** Task input follows **

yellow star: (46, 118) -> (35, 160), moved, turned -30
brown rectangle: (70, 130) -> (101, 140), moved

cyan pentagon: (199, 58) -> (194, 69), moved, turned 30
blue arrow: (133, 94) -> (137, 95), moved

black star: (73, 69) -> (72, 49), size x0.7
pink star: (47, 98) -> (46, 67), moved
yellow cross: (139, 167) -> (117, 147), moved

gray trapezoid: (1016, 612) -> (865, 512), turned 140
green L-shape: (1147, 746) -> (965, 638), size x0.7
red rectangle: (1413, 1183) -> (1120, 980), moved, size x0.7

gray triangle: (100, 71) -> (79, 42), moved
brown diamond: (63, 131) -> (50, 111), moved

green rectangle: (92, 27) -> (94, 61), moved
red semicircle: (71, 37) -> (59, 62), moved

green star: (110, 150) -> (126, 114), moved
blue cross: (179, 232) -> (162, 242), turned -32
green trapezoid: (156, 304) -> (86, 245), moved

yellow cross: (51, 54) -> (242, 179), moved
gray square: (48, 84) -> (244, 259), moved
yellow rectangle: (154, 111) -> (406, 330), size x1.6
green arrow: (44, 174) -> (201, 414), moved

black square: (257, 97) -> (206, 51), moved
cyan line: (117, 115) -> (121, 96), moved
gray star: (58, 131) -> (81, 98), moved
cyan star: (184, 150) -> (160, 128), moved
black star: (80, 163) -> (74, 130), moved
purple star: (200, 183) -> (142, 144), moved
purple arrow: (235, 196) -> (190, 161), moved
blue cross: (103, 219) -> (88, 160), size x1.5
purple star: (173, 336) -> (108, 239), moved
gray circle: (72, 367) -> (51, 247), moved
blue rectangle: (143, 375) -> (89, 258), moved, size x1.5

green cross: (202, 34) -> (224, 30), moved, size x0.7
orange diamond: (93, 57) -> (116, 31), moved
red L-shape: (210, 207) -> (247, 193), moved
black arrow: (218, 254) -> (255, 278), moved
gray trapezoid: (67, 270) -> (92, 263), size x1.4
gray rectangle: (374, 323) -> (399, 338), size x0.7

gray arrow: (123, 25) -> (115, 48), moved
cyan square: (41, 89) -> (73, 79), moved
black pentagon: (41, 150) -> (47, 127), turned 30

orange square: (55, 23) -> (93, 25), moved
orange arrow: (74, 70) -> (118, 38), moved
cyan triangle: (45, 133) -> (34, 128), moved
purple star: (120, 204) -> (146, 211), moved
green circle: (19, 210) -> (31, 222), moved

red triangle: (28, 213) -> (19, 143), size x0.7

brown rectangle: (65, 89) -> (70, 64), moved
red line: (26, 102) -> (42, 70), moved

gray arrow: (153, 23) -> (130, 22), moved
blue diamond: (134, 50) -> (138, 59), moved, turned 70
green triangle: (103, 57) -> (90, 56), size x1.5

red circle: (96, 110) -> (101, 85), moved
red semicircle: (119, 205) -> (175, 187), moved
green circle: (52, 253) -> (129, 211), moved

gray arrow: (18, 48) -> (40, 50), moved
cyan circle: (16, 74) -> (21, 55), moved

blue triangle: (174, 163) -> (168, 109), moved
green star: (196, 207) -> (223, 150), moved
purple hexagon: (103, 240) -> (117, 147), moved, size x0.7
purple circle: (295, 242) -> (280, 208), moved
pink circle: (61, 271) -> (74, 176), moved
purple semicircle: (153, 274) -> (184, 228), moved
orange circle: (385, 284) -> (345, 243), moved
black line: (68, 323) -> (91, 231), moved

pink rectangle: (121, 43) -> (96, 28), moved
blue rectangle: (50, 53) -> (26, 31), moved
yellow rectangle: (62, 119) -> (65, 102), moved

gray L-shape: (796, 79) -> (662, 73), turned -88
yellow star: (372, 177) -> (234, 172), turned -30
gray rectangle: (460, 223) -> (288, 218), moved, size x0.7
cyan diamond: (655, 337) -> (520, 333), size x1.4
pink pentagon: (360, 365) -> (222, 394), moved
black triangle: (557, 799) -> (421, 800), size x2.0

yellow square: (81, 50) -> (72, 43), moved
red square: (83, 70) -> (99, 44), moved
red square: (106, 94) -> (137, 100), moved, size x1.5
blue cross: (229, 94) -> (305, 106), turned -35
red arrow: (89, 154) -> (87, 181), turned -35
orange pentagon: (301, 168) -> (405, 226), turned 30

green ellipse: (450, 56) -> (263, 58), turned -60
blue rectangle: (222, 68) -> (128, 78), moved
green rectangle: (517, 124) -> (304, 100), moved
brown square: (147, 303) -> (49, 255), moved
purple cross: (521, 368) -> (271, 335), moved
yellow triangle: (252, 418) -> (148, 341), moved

** End of Task input **

What you will do: An exact copy of the lines above between the line holding "black square: (257, 97) -> (206, 51), moved" and the line holding "purple star: (120, 204) -> (146, 211), moved", inclusive, is the whole answer.

Answer section:
black square: (257, 97) -> (206, 51), moved
cyan line: (117, 115) -> (121, 96), moved
gray star: (58, 131) -> (81, 98), moved
cyan star: (184, 150) -> (160, 128), moved
black star: (80, 163) -> (74, 130), moved
purple star: (200, 183) -> (142, 144), moved
purple arrow: (235, 196) -> (190, 161), moved
blue cross: (103, 219) -> (88, 160), size x1.5
purple star: (173, 336) -> (108, 239), moved
gray circle: (72, 367) -> (51, 247), moved
blue rectangle: (143, 375) -> (89, 258), moved, size x1.5

green cross: (202, 34) -> (224, 30), moved, size x0.7
orange diamond: (93, 57) -> (116, 31), moved
red L-shape: (210, 207) -> (247, 193), moved
black arrow: (218, 254) -> (255, 278), moved
gray trapezoid: (67, 270) -> (92, 263), size x1.4
gray rectangle: (374, 323) -> (399, 338), size x0.7

gray arrow: (123, 25) -> (115, 48), moved
cyan square: (41, 89) -> (73, 79), moved
black pentagon: (41, 150) -> (47, 127), turned 30

orange square: (55, 23) -> (93, 25), moved
orange arrow: (74, 70) -> (118, 38), moved
cyan triangle: (45, 133) -> (34, 128), moved
purple star: (120, 204) -> (146, 211), moved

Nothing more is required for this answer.